PROVIDED INFORMATION:
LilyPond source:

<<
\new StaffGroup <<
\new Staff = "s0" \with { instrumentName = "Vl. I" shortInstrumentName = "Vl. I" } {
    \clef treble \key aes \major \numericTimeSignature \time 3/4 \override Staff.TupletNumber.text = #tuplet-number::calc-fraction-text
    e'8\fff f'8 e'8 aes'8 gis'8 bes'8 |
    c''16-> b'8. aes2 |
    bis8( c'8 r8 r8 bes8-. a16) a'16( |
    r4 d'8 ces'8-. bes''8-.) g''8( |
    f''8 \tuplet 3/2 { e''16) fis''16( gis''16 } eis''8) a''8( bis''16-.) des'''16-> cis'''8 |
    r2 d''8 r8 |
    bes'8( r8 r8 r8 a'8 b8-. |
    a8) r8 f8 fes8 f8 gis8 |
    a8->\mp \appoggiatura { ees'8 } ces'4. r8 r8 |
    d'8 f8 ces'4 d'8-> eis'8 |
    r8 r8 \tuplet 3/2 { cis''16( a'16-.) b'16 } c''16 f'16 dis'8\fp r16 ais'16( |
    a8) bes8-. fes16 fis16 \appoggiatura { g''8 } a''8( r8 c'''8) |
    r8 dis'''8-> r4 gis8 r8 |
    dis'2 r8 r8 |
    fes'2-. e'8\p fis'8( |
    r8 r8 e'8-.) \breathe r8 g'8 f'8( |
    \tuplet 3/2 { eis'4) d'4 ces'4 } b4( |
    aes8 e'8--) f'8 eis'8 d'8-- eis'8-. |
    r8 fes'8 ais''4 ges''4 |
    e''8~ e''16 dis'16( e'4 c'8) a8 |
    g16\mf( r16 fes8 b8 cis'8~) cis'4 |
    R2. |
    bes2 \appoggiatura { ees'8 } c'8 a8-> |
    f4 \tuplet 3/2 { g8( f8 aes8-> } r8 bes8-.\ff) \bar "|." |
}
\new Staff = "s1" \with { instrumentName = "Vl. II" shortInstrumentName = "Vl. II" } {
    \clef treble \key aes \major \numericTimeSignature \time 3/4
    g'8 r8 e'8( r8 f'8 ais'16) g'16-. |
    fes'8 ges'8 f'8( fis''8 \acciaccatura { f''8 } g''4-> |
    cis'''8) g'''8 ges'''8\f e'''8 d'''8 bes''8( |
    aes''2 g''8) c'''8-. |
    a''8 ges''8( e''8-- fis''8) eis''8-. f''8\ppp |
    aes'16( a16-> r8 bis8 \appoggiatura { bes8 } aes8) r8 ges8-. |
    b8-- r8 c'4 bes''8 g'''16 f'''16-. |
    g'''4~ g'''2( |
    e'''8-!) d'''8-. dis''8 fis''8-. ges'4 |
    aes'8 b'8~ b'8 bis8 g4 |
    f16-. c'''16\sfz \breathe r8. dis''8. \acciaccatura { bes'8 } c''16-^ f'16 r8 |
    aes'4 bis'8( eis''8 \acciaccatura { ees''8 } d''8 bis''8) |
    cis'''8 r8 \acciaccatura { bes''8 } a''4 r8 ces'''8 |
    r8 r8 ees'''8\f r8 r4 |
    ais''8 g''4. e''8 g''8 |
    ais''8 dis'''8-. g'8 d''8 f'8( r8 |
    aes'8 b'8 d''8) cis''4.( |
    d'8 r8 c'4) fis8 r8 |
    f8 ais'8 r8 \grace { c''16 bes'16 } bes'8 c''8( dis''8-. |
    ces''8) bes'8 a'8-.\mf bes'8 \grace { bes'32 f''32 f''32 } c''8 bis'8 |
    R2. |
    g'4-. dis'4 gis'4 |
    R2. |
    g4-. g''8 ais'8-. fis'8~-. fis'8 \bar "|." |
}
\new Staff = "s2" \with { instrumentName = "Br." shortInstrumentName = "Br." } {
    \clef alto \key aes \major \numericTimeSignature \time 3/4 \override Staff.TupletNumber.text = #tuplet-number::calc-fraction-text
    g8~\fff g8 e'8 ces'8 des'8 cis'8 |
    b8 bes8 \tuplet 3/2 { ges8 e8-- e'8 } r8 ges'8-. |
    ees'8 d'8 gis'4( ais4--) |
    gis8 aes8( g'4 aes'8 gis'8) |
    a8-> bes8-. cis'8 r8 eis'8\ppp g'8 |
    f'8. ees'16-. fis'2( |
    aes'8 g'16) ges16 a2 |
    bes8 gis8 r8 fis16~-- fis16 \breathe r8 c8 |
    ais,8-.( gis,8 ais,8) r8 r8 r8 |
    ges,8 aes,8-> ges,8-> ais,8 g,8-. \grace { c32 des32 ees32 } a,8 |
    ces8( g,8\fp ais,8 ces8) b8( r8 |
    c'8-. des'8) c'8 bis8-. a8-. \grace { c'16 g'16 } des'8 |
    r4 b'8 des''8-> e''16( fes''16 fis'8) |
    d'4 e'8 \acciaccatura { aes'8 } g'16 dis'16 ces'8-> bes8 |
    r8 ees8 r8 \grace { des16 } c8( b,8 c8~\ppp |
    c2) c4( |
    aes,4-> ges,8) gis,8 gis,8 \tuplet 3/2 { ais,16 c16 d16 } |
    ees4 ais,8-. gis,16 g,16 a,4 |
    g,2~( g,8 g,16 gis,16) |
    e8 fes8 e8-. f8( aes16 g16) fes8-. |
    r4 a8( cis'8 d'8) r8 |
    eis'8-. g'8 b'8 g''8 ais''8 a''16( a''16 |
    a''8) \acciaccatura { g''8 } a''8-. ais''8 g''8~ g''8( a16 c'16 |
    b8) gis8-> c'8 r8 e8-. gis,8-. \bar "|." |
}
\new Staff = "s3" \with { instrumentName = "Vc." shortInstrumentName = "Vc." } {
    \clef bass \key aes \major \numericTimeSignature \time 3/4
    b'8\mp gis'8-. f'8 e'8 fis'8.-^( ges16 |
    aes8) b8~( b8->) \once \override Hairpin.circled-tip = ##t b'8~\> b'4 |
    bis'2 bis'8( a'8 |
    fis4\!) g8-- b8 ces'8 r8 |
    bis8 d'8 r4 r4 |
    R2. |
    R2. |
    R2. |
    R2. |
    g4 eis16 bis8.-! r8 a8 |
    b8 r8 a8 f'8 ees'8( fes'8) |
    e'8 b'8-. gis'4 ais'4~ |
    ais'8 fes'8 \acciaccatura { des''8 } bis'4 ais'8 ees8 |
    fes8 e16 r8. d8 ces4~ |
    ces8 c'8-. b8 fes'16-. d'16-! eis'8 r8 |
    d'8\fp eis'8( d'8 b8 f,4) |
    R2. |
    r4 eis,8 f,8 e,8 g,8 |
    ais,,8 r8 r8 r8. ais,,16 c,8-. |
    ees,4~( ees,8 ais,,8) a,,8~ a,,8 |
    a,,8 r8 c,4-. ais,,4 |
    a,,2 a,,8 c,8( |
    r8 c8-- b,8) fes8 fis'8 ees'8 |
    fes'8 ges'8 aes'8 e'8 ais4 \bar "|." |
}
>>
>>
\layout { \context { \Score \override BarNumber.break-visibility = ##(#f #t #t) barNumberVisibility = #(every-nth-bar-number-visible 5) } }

WHAT YOU NEED TO DO: Filter the rows above down to every line that contains the string "appoggiatura", copying each such line in full.

WORKED SOLUTION:
    a8->\mp \appoggiatura { ees'8 } ces'4. r8 r8 |
    a8) bes8-. fes16 fis16 \appoggiatura { g''8 } a''8( r8 c'''8) |
    bes2 \appoggiatura { ees'8 } c'8 a8-> |
    aes'16( a16-> r8 bis8 \appoggiatura { bes8 } aes8) r8 ges8-. |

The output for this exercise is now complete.